- [REQUIREMENT]
Among the records, find the lines that hold the string "bucket" and return them.

(Object tally comparisons)
* * * *

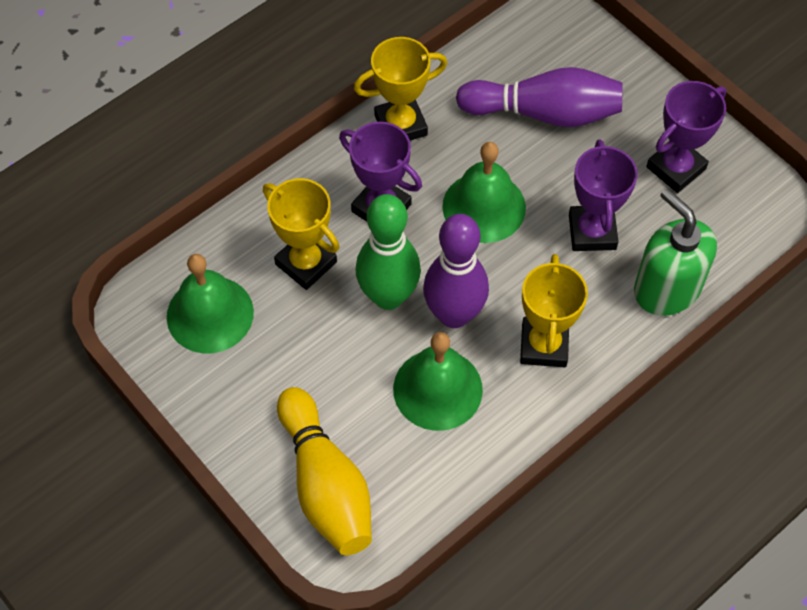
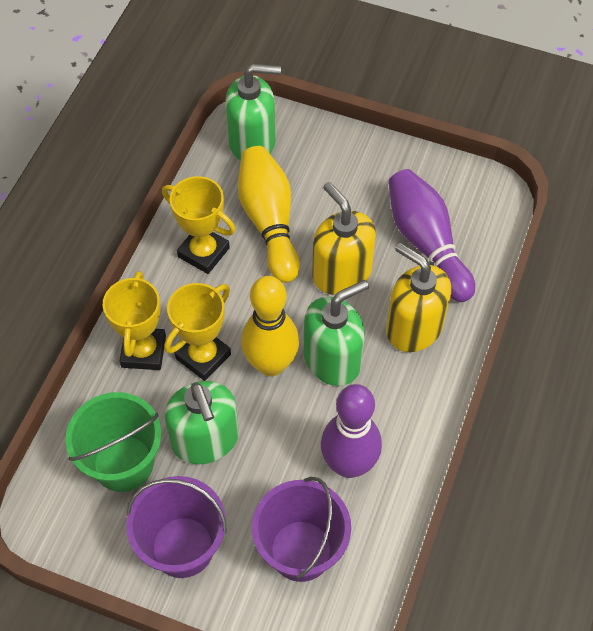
green bell: [167,254,254,353] [393,332,483,431] [442,142,526,243] = 3 -> none = 0
green bowling pin: [356,194,421,310] = 1 -> none = 0
green bucket: none = 0 -> [66,392,161,492] = 1
green soap dispenser: [634,188,717,316] = 1 -> [164,381,239,464] [225,64,281,161] [304,280,369,386] = 3
purple bucket: none = 0 -> [126,476,227,578] [252,477,351,582] = 2
purple trophy: [339,122,422,221] [569,139,638,251] [646,81,726,193] = 3 -> none = 0
yellow bowling pin: [277,387,372,555] = 1 -> [238,146,300,283] [241,276,299,376] = 2
yellow soap dispenser: none = 0 -> [312,182,376,295] [386,243,451,352] = 2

* * * *

- [OUTPUT]
green bucket: none = 0 -> [66,392,161,492] = 1
purple bucket: none = 0 -> [126,476,227,578] [252,477,351,582] = 2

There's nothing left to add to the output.